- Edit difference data
========

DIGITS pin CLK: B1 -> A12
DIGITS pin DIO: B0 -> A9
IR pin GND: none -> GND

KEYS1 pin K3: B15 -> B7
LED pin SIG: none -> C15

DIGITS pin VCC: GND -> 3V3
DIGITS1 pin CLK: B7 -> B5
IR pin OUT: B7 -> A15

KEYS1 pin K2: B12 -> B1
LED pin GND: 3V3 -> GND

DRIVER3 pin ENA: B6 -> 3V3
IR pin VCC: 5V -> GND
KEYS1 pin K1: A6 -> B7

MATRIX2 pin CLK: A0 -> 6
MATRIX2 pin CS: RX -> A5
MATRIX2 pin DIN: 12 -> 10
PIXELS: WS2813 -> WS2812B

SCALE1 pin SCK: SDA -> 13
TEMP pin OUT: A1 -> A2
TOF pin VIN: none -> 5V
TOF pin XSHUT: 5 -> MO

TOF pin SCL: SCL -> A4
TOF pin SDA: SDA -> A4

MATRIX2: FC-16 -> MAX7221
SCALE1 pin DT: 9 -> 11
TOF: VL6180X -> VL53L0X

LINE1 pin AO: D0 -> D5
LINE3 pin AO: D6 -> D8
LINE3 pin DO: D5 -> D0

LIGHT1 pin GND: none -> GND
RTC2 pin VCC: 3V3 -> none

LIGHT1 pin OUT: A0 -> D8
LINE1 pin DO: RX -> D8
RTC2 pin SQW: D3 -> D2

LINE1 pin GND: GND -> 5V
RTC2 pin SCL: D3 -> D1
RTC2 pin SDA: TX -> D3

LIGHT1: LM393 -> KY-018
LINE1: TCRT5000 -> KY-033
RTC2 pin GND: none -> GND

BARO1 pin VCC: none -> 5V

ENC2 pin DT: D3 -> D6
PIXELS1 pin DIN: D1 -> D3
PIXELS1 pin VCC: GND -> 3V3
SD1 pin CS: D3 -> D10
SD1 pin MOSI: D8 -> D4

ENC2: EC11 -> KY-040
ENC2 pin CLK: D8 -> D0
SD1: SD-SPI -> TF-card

========

- EXERCISE DIRECTIONS
Print, without alteration, only the lines above between the one holding "LINE3 pin AO: D6 -> D8" and the one holding "ENC2 pin CLK: D8 -> D0", inclusive.

- WRITTEN SOLUTION
LINE3 pin AO: D6 -> D8
LINE3 pin DO: D5 -> D0

LIGHT1 pin GND: none -> GND
RTC2 pin VCC: 3V3 -> none

LIGHT1 pin OUT: A0 -> D8
LINE1 pin DO: RX -> D8
RTC2 pin SQW: D3 -> D2

LINE1 pin GND: GND -> 5V
RTC2 pin SCL: D3 -> D1
RTC2 pin SDA: TX -> D3

LIGHT1: LM393 -> KY-018
LINE1: TCRT5000 -> KY-033
RTC2 pin GND: none -> GND

BARO1 pin VCC: none -> 5V

ENC2 pin DT: D3 -> D6
PIXELS1 pin DIN: D1 -> D3
PIXELS1 pin VCC: GND -> 3V3
SD1 pin CS: D3 -> D10
SD1 pin MOSI: D8 -> D4

ENC2: EC11 -> KY-040
ENC2 pin CLK: D8 -> D0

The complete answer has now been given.